- _문제 자료_

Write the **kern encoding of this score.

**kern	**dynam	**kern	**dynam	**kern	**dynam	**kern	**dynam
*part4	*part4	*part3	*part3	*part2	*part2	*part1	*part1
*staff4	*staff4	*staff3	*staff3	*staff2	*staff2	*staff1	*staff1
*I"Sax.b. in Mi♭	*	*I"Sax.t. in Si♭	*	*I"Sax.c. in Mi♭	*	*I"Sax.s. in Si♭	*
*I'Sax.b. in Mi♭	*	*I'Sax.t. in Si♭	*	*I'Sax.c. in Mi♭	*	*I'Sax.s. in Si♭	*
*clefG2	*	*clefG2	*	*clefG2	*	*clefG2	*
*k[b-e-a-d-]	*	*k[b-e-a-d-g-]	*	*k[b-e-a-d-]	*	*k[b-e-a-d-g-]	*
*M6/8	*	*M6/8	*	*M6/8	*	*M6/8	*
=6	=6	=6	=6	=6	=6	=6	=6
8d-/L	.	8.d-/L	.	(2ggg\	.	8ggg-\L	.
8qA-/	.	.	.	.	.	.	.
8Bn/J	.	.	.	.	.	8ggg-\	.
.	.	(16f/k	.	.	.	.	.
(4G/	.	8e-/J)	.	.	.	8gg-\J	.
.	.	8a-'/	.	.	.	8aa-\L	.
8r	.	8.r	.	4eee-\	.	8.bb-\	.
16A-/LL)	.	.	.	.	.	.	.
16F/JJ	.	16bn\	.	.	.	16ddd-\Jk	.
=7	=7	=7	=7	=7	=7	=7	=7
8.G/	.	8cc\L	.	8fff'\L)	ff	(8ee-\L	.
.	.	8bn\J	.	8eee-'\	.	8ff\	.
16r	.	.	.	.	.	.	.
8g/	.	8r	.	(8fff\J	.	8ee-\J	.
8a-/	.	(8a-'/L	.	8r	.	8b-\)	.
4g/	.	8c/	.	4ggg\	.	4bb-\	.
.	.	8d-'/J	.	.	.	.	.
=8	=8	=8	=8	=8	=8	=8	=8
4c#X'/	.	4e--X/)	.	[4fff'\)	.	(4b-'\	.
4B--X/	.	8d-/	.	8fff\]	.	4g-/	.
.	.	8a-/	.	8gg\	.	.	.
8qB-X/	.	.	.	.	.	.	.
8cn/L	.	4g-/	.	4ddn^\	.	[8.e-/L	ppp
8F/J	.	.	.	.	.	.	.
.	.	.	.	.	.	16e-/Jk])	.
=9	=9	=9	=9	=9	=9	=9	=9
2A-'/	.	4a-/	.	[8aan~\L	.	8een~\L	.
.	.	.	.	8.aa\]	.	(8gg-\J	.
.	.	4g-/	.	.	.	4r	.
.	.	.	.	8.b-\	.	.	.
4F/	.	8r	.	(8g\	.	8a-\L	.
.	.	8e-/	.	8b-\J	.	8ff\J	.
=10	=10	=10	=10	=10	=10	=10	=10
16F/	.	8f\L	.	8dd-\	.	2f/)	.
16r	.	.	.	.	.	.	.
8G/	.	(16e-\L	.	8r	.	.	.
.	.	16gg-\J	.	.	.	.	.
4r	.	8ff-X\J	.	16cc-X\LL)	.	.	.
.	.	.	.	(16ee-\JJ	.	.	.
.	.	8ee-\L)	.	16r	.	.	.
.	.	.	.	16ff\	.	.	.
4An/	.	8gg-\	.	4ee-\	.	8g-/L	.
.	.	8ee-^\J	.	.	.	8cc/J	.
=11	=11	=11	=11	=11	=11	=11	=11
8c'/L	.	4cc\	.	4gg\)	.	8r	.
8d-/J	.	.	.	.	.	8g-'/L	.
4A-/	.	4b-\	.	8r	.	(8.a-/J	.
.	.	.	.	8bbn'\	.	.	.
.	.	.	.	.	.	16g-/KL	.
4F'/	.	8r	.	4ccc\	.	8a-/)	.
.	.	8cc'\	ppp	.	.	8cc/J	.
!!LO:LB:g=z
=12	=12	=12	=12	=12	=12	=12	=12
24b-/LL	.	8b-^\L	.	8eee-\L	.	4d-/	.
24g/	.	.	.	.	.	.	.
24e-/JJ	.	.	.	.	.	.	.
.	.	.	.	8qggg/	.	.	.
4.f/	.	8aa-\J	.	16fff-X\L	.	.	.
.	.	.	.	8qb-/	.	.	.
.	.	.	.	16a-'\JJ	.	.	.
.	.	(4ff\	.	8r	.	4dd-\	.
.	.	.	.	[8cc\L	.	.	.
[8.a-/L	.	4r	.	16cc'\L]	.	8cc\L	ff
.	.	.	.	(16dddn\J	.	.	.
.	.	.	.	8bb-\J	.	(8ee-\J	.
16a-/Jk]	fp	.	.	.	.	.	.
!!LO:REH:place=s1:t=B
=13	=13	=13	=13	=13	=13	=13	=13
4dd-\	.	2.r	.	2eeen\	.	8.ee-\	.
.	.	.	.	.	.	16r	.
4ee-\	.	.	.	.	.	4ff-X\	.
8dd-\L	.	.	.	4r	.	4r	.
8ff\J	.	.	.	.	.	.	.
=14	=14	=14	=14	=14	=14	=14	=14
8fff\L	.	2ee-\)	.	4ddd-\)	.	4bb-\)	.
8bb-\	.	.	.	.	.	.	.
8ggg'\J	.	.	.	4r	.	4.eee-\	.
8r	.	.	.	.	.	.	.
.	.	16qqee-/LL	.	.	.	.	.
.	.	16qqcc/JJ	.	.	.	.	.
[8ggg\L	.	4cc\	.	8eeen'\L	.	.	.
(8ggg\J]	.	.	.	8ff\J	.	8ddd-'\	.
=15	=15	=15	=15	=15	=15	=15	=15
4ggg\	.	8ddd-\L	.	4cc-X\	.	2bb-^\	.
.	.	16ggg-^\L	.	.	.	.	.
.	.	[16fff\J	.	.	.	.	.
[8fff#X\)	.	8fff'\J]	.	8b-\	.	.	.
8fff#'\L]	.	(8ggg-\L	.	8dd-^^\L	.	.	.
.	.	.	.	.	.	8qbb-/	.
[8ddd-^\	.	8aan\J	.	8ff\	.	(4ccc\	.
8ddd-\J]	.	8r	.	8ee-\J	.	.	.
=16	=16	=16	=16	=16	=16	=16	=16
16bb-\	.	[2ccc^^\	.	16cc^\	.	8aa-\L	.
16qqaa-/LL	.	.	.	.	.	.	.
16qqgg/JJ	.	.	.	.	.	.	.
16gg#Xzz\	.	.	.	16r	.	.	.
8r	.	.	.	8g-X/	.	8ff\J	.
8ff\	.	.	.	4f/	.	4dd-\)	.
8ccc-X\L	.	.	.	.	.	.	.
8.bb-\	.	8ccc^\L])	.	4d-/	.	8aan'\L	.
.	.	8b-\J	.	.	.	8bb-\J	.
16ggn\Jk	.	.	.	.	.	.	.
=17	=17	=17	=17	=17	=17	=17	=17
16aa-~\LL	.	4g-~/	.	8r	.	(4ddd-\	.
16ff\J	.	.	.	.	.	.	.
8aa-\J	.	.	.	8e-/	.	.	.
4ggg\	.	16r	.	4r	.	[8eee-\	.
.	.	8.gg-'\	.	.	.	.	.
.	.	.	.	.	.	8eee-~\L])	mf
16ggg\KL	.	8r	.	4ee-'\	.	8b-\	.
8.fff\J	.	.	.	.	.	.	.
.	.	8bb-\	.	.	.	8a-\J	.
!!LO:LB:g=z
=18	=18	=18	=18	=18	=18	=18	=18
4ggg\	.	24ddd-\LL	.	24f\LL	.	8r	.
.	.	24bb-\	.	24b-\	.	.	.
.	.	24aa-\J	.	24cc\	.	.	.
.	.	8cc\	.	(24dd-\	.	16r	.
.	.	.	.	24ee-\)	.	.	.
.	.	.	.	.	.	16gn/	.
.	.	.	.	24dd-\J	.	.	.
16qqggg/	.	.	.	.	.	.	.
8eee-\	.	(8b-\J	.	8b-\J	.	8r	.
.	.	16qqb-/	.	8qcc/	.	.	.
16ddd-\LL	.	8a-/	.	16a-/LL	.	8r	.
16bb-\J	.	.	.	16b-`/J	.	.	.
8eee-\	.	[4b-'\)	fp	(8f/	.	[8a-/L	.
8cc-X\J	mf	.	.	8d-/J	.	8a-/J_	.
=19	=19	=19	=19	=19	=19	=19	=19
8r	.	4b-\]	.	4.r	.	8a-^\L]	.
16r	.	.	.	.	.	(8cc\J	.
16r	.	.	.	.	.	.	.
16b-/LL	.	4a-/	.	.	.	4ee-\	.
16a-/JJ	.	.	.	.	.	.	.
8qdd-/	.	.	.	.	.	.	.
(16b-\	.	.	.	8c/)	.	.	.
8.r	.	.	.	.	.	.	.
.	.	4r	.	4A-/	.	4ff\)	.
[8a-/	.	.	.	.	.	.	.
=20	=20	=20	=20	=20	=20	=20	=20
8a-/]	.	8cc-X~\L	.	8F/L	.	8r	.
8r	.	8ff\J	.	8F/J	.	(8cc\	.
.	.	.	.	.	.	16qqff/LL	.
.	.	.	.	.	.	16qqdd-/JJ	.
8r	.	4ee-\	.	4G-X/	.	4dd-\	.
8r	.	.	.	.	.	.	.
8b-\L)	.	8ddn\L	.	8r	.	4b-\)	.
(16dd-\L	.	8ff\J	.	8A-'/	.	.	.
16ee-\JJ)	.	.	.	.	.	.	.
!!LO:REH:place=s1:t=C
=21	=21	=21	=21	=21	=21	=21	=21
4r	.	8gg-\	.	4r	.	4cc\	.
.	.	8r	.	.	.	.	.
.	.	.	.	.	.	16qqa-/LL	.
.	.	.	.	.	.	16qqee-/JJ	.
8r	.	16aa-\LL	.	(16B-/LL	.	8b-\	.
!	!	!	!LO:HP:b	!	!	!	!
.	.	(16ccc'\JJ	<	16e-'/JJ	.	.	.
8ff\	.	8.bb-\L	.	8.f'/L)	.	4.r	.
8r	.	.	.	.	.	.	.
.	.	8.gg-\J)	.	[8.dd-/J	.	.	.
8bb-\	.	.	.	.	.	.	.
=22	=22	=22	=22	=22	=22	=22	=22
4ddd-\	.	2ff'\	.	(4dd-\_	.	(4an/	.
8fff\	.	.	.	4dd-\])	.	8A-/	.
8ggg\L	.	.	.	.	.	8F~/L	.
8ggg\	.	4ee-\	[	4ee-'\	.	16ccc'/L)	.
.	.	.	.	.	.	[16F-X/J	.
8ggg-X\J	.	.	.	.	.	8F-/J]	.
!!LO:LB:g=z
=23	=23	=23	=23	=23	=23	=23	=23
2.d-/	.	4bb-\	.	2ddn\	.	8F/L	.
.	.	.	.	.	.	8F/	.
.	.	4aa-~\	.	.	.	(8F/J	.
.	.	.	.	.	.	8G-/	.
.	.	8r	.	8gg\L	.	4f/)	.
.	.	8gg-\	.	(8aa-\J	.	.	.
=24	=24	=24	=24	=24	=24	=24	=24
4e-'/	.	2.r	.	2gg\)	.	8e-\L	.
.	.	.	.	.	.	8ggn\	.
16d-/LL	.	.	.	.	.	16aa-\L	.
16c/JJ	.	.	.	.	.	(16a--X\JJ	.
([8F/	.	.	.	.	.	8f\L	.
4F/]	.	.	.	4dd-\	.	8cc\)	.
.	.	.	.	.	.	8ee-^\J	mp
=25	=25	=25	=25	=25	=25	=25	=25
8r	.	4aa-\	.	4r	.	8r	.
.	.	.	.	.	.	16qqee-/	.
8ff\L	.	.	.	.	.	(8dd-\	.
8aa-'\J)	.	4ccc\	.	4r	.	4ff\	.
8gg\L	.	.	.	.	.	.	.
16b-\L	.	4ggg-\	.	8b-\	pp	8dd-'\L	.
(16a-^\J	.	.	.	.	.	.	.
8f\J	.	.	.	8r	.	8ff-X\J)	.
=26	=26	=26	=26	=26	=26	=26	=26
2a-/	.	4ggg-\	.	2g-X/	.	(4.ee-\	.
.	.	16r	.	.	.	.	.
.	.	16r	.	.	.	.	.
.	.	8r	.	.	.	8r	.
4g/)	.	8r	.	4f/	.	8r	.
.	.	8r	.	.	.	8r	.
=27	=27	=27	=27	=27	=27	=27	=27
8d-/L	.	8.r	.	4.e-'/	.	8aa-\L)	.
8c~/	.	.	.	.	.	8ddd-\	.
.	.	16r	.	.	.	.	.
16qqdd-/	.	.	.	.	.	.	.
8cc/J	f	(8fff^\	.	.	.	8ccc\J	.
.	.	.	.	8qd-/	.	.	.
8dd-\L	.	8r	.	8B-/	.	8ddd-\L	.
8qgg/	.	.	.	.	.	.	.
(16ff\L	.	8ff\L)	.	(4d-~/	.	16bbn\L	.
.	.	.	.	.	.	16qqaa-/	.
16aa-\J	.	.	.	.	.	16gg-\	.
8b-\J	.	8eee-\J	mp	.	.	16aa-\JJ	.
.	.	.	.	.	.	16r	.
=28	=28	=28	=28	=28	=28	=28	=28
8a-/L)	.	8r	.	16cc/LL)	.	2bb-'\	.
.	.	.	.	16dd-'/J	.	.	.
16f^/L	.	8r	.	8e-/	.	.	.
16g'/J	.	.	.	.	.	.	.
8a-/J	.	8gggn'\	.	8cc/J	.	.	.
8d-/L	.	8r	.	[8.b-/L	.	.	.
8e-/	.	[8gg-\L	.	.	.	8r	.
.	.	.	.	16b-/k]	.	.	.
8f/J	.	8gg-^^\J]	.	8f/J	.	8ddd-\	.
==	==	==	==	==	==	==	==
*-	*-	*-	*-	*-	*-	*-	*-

- _할 일_
위 항목에서 "kern"라는 문자열이 들어 있는 줄을 모두 추출하세요. 대소문자를 구분합니다.

- _풀이_
Write the **kern encoding of this score.
**kern	**dynam	**kern	**dynam	**kern	**dynam	**kern	**dynam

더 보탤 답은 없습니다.